Task instructions: Go through the listing below and return each line that includes "brick".

=== Begin Enclosure ===

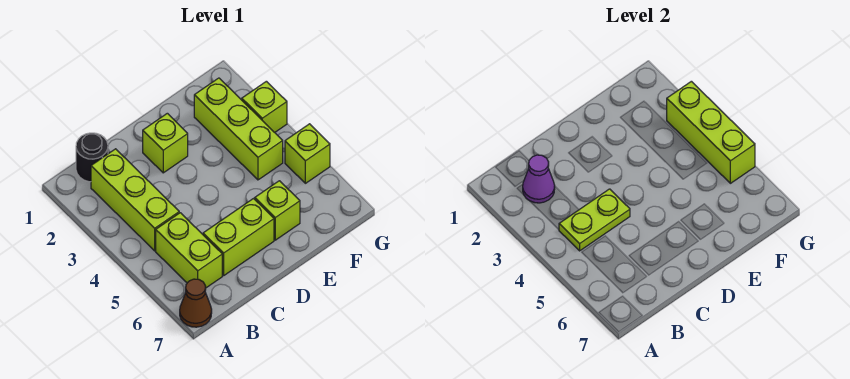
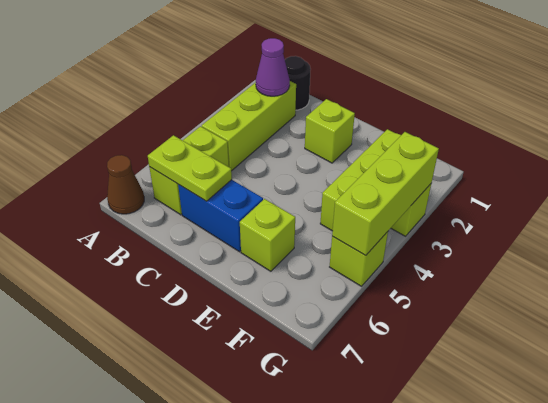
lime 1x2 plate [559,189,630,251] -> lime 1x2 plate moved to [148,135,232,201]
lime 1x2 brick [203,199,274,275] -> blue 1x2 brick [178,180,263,252]

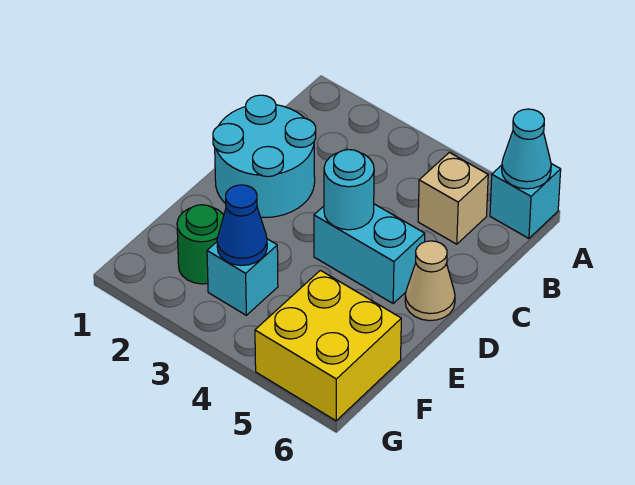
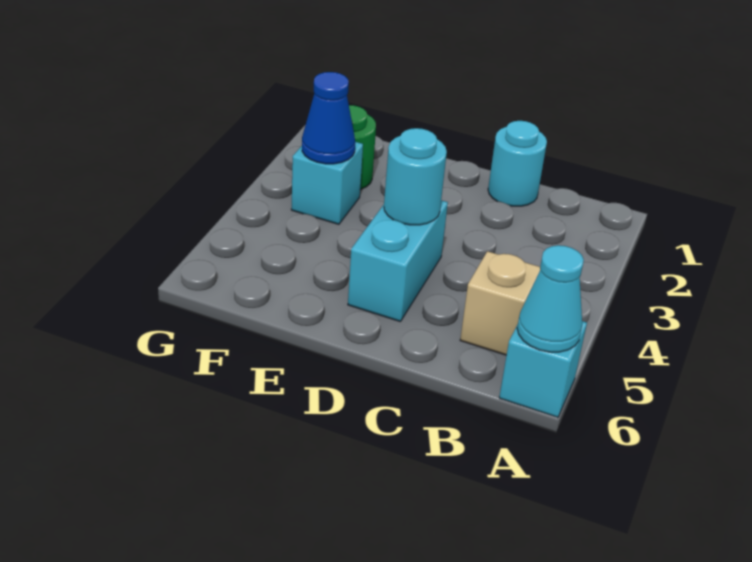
cyan 2x2 round brick [213,95,316,218] -> cyan 1x1 round brick [488,121,547,206]
tan 1x1 cone [405,241,455,321] -> none
yellow 2x2 brick [255,270,401,421] -> none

=== End Enclosure ===

Written response:
lime 1x2 brick [203,199,274,275] -> blue 1x2 brick [178,180,263,252]
cyan 2x2 round brick [213,95,316,218] -> cyan 1x1 round brick [488,121,547,206]
yellow 2x2 brick [255,270,401,421] -> none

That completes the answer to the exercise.